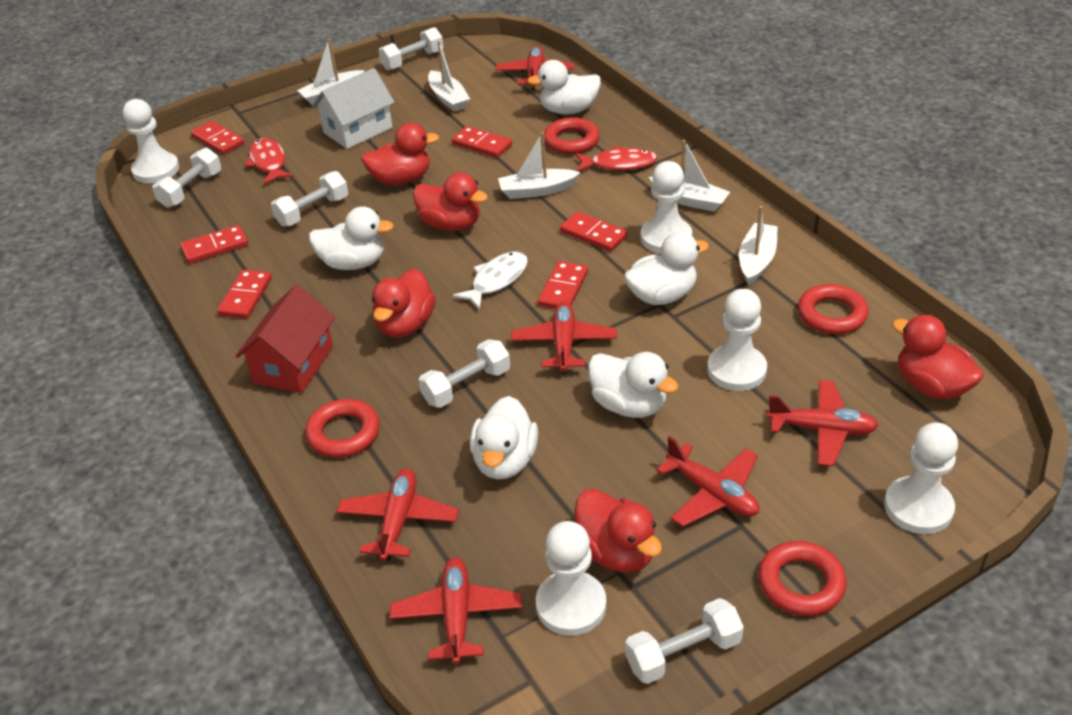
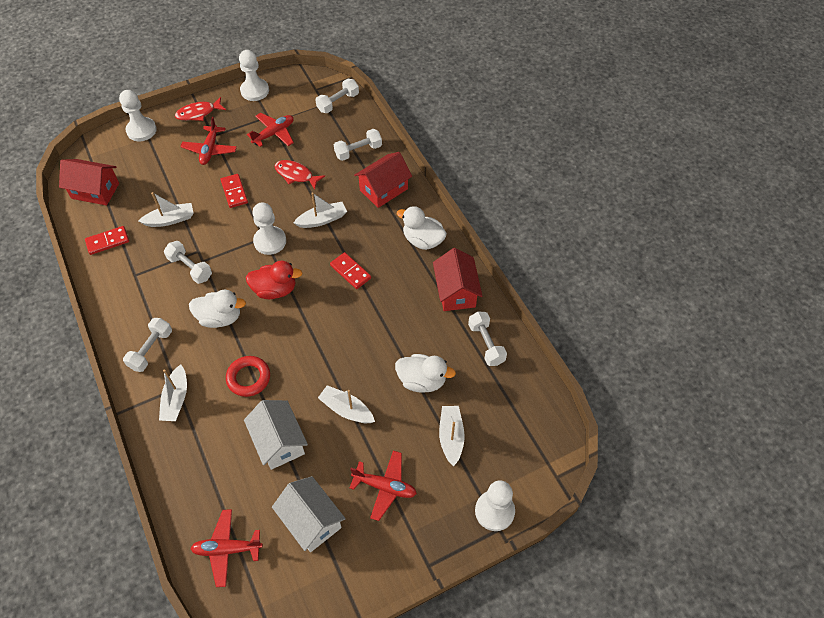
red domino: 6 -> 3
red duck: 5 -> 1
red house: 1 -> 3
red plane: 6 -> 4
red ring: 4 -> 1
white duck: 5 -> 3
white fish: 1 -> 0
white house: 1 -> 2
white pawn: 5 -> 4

*How to complete this task:* From the entries above, copy every line where the word "white" shows up.

*Exercise output:*
white duck: 5 -> 3
white fish: 1 -> 0
white house: 1 -> 2
white pawn: 5 -> 4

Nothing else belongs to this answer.